## TASK OBJECTIVE
Output the material exactly, line by line.

## DATASET CONTENT
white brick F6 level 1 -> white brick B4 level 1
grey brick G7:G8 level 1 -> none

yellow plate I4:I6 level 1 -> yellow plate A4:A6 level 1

## ANSWER TO THIS EXERCISE
white brick F6 level 1 -> white brick B4 level 1
grey brick G7:G8 level 1 -> none

yellow plate I4:I6 level 1 -> yellow plate A4:A6 level 1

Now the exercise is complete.